__Task details__
What is the number of lines in these entries that include "NAND"? Write that number and no other text.

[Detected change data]
- - - - -
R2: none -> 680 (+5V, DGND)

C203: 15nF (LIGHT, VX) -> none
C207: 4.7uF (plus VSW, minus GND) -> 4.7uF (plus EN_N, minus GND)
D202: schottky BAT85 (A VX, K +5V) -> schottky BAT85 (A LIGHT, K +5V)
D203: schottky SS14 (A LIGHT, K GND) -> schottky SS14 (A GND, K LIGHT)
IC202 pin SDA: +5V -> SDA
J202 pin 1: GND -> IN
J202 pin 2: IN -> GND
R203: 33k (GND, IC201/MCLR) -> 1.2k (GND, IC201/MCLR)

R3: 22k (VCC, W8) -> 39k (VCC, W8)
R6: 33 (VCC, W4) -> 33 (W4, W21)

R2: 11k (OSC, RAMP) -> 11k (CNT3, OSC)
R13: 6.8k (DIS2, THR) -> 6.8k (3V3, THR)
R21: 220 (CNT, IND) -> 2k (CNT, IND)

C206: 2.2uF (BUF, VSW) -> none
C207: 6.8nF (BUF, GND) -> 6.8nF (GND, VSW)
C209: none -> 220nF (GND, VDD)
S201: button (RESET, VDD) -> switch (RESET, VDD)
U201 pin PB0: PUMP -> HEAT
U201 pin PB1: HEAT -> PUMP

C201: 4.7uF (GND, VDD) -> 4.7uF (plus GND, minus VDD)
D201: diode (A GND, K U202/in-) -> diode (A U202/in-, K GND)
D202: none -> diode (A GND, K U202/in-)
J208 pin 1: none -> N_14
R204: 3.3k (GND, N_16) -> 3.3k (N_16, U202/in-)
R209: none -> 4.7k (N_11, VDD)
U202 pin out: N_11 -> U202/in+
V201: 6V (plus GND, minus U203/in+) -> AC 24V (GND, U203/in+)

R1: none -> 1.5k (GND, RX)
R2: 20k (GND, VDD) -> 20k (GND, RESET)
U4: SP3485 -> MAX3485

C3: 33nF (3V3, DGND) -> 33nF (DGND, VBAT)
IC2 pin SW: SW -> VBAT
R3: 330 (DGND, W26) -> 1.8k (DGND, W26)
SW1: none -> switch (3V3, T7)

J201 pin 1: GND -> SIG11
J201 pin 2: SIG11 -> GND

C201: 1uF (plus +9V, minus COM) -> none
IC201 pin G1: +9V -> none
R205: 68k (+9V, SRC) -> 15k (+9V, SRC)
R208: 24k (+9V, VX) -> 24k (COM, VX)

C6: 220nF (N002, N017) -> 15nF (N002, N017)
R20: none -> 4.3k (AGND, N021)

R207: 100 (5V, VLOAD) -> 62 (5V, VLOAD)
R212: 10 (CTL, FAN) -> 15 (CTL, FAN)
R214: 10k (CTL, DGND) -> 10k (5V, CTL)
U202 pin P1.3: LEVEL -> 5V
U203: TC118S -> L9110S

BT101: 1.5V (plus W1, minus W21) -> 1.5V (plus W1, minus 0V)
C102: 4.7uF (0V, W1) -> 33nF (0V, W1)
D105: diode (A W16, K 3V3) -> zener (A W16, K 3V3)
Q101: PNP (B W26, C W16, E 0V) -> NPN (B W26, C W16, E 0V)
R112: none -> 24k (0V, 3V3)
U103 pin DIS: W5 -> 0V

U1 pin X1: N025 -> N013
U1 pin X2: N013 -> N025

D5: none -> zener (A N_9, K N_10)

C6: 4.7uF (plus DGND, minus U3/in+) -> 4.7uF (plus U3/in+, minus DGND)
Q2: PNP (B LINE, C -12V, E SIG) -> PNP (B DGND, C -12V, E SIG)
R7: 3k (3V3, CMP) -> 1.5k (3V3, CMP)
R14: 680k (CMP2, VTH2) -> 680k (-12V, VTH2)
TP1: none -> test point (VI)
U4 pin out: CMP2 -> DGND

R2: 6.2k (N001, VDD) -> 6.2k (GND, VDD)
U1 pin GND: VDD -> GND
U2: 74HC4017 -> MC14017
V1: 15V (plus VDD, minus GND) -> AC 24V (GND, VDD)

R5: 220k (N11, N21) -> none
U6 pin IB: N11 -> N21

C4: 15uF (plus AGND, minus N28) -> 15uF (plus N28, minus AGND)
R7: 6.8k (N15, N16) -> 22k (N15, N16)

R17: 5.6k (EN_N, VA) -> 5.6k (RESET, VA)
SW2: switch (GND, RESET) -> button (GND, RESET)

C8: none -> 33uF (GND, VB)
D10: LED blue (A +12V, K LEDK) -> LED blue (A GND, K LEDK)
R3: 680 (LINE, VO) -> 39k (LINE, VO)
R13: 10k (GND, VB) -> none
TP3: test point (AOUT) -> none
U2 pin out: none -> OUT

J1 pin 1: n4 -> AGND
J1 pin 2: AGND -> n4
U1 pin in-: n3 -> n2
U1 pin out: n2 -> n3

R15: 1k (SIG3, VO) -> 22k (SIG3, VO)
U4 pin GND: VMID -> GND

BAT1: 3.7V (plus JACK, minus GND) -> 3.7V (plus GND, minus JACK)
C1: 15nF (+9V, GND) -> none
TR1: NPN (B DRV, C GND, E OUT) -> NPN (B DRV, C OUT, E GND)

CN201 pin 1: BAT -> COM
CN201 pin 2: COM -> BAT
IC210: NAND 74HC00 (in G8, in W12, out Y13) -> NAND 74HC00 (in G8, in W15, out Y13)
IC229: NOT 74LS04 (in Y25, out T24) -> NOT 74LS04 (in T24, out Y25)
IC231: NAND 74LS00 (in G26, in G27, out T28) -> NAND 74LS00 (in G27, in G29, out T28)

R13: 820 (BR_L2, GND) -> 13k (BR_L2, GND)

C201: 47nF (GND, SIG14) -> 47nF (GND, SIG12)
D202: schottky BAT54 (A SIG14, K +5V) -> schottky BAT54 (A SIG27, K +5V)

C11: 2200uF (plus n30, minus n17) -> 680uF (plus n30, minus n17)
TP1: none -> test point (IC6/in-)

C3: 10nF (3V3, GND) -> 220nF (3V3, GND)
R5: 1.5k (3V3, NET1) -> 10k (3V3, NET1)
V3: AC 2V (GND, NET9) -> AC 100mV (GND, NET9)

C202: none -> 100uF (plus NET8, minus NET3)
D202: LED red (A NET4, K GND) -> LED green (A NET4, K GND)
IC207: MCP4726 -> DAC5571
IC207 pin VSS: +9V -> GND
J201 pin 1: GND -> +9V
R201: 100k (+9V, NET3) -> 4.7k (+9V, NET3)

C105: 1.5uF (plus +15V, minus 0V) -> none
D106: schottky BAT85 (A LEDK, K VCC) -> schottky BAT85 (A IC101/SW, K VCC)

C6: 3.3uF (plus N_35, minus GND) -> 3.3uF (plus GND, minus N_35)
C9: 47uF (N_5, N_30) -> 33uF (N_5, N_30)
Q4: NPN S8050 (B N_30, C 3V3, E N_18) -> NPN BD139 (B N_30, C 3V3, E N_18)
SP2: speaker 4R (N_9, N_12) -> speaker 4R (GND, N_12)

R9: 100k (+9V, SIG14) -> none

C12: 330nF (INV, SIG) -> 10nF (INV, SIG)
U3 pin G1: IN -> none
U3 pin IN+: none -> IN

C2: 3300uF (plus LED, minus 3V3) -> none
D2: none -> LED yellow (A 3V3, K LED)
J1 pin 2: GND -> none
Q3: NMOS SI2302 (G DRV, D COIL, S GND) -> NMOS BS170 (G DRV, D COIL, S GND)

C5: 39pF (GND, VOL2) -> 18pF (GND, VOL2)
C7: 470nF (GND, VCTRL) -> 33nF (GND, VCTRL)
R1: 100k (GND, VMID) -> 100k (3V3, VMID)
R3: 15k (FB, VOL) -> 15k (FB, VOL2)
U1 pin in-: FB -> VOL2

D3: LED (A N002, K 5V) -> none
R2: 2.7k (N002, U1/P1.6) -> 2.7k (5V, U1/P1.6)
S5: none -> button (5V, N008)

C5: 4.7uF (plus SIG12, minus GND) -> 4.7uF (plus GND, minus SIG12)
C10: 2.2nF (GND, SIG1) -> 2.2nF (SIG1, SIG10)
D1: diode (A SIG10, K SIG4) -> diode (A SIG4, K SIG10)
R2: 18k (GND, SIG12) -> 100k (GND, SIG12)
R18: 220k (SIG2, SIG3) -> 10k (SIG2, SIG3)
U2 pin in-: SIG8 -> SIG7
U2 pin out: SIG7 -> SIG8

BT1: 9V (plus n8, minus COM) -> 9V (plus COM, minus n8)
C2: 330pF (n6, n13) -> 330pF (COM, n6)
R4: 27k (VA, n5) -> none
- - - - -
__Task answer__
2